- ASSIGNMENT: Repeat the lines of the data that follow, please, starting at the first and stopping after the one with "R3: 470 (GND, VFB) -> 470 (VFB, VS)".

--*--

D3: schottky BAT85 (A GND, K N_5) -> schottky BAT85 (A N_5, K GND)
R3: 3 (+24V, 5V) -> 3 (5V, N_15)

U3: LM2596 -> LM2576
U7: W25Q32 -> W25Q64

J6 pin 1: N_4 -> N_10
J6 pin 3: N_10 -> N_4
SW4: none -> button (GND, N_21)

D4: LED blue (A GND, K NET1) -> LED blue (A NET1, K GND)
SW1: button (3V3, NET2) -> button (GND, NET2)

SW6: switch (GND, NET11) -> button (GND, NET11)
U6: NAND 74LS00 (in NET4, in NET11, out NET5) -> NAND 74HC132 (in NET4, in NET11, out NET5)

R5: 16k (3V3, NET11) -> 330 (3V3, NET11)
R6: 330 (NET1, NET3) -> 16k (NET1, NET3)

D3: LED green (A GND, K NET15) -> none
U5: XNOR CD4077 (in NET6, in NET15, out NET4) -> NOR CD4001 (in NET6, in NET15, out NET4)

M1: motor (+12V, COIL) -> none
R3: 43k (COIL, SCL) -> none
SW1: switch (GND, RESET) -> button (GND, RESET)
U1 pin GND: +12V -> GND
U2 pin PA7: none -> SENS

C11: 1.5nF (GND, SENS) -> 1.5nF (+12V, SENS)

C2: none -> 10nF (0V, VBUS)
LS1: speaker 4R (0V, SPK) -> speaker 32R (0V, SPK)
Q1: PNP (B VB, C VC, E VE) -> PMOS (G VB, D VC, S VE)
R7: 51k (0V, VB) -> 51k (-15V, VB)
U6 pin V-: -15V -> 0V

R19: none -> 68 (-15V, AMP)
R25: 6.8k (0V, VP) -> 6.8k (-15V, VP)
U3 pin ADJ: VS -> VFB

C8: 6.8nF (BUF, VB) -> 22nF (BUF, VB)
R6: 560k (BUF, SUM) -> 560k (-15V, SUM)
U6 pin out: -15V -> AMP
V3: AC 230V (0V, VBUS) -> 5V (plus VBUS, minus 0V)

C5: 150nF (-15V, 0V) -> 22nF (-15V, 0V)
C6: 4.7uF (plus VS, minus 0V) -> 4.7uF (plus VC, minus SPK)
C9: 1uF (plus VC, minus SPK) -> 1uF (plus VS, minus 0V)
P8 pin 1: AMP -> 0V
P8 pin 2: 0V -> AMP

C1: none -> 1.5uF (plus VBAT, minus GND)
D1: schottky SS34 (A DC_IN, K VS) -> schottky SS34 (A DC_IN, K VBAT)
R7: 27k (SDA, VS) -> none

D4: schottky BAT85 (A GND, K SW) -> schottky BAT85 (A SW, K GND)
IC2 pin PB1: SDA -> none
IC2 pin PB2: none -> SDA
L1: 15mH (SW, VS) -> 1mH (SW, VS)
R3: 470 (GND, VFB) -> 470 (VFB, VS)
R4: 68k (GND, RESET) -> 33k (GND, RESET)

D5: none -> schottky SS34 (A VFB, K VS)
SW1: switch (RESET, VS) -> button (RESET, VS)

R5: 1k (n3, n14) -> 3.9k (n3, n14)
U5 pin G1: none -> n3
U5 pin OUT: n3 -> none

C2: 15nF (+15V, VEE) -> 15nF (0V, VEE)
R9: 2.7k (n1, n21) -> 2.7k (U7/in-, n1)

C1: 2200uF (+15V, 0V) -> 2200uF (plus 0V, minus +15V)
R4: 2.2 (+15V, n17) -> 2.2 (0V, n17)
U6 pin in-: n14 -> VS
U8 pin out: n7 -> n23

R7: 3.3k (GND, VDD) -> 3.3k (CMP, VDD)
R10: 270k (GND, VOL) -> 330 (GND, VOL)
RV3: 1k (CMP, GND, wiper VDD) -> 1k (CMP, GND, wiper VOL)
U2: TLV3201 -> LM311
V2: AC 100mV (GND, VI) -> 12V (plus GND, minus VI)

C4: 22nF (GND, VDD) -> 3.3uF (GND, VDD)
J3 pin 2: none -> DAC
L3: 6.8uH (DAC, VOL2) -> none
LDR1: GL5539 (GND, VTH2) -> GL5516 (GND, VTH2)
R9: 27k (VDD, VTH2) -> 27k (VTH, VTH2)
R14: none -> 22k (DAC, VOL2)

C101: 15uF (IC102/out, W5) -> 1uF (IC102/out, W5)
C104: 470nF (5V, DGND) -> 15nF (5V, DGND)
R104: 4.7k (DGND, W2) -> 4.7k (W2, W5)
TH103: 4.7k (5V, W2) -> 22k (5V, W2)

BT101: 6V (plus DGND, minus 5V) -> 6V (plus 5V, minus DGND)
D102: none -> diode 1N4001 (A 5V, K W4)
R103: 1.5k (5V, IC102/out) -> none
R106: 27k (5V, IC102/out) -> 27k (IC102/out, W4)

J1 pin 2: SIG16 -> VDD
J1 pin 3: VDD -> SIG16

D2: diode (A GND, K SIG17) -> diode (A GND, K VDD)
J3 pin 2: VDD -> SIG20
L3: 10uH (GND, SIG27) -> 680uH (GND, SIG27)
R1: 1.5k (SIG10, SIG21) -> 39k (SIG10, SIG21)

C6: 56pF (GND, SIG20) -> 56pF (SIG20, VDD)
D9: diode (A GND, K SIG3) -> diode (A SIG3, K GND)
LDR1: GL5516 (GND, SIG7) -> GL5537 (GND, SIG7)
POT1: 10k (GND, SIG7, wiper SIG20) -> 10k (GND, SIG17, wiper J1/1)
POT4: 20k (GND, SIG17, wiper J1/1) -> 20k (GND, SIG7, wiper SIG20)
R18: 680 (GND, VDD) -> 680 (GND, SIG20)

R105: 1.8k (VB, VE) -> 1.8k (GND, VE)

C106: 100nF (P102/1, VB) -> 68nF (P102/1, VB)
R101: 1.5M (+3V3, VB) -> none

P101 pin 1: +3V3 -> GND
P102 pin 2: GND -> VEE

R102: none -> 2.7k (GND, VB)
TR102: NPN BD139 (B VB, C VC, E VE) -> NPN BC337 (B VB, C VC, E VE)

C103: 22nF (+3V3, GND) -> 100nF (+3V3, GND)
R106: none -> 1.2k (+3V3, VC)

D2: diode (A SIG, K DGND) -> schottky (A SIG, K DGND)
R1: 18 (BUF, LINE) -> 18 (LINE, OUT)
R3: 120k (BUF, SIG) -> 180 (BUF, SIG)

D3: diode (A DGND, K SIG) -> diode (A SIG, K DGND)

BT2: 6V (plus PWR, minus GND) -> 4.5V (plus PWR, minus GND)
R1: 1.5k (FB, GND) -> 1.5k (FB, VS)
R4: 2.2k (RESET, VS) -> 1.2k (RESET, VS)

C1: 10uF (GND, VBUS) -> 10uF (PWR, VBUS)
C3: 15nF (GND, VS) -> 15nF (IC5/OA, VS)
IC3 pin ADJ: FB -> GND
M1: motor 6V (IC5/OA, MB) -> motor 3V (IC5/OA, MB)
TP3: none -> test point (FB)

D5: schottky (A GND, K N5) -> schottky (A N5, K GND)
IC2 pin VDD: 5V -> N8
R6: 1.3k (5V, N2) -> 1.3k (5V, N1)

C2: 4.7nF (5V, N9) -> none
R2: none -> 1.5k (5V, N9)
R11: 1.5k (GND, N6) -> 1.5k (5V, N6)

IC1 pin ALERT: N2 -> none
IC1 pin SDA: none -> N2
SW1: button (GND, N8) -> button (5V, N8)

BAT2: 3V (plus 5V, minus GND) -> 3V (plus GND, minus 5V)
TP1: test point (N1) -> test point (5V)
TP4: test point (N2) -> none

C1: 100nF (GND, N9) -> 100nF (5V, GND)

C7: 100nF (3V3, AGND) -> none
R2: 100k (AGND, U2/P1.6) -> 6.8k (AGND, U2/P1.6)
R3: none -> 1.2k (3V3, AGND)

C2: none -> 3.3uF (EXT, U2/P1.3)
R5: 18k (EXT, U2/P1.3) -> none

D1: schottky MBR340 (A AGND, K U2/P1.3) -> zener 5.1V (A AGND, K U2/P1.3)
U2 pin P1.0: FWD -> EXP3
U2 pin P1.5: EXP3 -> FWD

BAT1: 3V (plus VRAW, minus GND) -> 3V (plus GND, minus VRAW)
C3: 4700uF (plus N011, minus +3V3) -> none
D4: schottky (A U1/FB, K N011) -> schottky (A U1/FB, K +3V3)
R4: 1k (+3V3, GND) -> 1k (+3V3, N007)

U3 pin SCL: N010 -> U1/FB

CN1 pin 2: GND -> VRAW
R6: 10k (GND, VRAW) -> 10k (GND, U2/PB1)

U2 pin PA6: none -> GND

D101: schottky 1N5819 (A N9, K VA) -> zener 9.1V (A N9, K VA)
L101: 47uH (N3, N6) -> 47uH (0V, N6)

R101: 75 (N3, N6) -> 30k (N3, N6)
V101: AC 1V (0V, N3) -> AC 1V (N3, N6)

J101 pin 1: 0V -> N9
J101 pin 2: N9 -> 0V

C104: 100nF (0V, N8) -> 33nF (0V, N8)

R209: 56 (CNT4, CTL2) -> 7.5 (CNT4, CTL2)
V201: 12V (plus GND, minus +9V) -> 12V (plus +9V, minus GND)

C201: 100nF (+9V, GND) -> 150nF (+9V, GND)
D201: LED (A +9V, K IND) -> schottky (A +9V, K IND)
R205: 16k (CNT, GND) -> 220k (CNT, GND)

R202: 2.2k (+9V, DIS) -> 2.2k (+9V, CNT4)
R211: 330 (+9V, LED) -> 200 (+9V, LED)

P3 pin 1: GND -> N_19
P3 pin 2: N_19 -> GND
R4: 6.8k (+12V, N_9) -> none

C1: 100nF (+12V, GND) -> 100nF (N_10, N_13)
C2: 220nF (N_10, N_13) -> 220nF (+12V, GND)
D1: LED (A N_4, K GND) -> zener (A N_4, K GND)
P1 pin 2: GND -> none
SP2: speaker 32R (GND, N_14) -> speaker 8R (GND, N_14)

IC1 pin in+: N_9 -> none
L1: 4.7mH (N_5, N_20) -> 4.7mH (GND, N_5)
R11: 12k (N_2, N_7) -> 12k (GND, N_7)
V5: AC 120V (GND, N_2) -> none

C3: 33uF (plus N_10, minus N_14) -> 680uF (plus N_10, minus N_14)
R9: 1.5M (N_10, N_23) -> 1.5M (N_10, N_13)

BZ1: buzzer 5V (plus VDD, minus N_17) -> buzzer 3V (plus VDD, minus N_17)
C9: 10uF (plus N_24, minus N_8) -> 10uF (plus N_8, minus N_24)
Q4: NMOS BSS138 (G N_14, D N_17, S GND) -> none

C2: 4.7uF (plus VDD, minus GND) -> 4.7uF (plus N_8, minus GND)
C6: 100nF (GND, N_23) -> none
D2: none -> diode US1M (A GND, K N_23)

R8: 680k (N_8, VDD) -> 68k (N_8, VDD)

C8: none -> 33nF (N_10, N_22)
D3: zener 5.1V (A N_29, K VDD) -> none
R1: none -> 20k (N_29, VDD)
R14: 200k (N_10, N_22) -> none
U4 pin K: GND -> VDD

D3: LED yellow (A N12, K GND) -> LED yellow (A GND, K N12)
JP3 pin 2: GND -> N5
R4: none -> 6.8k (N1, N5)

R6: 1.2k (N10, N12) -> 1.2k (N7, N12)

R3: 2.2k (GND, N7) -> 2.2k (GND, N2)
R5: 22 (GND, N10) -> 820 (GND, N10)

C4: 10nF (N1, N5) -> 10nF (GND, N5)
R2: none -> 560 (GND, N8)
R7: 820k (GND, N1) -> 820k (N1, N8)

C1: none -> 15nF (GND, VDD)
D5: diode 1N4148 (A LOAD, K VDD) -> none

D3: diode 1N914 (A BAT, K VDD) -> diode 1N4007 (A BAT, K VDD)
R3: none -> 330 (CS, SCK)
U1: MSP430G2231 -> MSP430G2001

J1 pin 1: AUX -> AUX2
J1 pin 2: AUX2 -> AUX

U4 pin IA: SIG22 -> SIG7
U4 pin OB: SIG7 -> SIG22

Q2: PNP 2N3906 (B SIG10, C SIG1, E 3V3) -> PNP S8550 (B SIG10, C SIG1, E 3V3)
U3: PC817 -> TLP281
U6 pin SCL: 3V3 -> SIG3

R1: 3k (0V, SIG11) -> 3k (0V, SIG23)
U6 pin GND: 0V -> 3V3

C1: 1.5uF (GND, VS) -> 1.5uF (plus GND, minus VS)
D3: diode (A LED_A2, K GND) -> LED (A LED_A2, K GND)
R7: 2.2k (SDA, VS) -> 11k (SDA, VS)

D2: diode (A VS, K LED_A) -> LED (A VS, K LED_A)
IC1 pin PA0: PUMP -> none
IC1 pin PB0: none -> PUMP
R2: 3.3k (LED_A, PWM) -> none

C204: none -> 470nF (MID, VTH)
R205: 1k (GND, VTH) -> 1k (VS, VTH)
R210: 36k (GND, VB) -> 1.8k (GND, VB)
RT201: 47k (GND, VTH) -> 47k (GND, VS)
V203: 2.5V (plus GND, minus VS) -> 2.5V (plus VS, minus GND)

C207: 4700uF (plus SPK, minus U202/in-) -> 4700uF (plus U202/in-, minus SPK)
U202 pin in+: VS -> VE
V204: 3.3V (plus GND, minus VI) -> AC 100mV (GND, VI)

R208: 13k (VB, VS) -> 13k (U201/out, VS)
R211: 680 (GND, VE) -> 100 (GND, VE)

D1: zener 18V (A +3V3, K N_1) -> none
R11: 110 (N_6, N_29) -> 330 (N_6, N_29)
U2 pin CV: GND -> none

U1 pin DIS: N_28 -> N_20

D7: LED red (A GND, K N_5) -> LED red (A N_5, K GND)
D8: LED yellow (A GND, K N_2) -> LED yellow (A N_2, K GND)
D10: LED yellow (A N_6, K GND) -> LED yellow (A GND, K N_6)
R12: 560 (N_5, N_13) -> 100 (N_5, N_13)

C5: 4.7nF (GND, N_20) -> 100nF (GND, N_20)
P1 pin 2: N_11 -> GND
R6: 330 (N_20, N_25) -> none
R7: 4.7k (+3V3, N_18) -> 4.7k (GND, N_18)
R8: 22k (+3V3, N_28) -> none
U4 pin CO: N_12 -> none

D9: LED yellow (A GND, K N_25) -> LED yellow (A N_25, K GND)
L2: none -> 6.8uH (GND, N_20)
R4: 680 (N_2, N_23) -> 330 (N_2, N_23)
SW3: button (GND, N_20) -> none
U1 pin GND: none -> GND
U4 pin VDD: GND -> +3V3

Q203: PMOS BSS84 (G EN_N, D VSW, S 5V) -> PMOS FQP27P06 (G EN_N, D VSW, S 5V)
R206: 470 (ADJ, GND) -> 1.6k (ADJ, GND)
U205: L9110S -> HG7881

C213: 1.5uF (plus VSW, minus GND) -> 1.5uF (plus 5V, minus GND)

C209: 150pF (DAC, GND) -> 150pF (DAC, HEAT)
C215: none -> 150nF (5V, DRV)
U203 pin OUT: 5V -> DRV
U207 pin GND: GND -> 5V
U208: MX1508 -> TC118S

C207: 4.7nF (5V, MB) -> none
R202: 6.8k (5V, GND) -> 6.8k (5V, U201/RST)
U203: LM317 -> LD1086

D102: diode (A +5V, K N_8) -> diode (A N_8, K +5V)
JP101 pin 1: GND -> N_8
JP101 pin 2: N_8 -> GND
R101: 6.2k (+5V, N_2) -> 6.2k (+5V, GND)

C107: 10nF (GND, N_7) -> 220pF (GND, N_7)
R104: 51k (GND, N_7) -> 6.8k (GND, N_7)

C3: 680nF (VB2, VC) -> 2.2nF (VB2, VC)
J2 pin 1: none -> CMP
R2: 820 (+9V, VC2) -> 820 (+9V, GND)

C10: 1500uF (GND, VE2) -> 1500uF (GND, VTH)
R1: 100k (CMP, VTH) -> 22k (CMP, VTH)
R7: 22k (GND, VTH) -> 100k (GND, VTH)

--*--

- RESULT OF THE EXERCISE:
D3: schottky BAT85 (A GND, K N_5) -> schottky BAT85 (A N_5, K GND)
R3: 3 (+24V, 5V) -> 3 (5V, N_15)

U3: LM2596 -> LM2576
U7: W25Q32 -> W25Q64

J6 pin 1: N_4 -> N_10
J6 pin 3: N_10 -> N_4
SW4: none -> button (GND, N_21)

D4: LED blue (A GND, K NET1) -> LED blue (A NET1, K GND)
SW1: button (3V3, NET2) -> button (GND, NET2)

SW6: switch (GND, NET11) -> button (GND, NET11)
U6: NAND 74LS00 (in NET4, in NET11, out NET5) -> NAND 74HC132 (in NET4, in NET11, out NET5)

R5: 16k (3V3, NET11) -> 330 (3V3, NET11)
R6: 330 (NET1, NET3) -> 16k (NET1, NET3)

D3: LED green (A GND, K NET15) -> none
U5: XNOR CD4077 (in NET6, in NET15, out NET4) -> NOR CD4001 (in NET6, in NET15, out NET4)

M1: motor (+12V, COIL) -> none
R3: 43k (COIL, SCL) -> none
SW1: switch (GND, RESET) -> button (GND, RESET)
U1 pin GND: +12V -> GND
U2 pin PA7: none -> SENS

C11: 1.5nF (GND, SENS) -> 1.5nF (+12V, SENS)

C2: none -> 10nF (0V, VBUS)
LS1: speaker 4R (0V, SPK) -> speaker 32R (0V, SPK)
Q1: PNP (B VB, C VC, E VE) -> PMOS (G VB, D VC, S VE)
R7: 51k (0V, VB) -> 51k (-15V, VB)
U6 pin V-: -15V -> 0V

R19: none -> 68 (-15V, AMP)
R25: 6.8k (0V, VP) -> 6.8k (-15V, VP)
U3 pin ADJ: VS -> VFB

C8: 6.8nF (BUF, VB) -> 22nF (BUF, VB)
R6: 560k (BUF, SUM) -> 560k (-15V, SUM)
U6 pin out: -15V -> AMP
V3: AC 230V (0V, VBUS) -> 5V (plus VBUS, minus 0V)

C5: 150nF (-15V, 0V) -> 22nF (-15V, 0V)
C6: 4.7uF (plus VS, minus 0V) -> 4.7uF (plus VC, minus SPK)
C9: 1uF (plus VC, minus SPK) -> 1uF (plus VS, minus 0V)
P8 pin 1: AMP -> 0V
P8 pin 2: 0V -> AMP

C1: none -> 1.5uF (plus VBAT, minus GND)
D1: schottky SS34 (A DC_IN, K VS) -> schottky SS34 (A DC_IN, K VBAT)
R7: 27k (SDA, VS) -> none

D4: schottky BAT85 (A GND, K SW) -> schottky BAT85 (A SW, K GND)
IC2 pin PB1: SDA -> none
IC2 pin PB2: none -> SDA
L1: 15mH (SW, VS) -> 1mH (SW, VS)
R3: 470 (GND, VFB) -> 470 (VFB, VS)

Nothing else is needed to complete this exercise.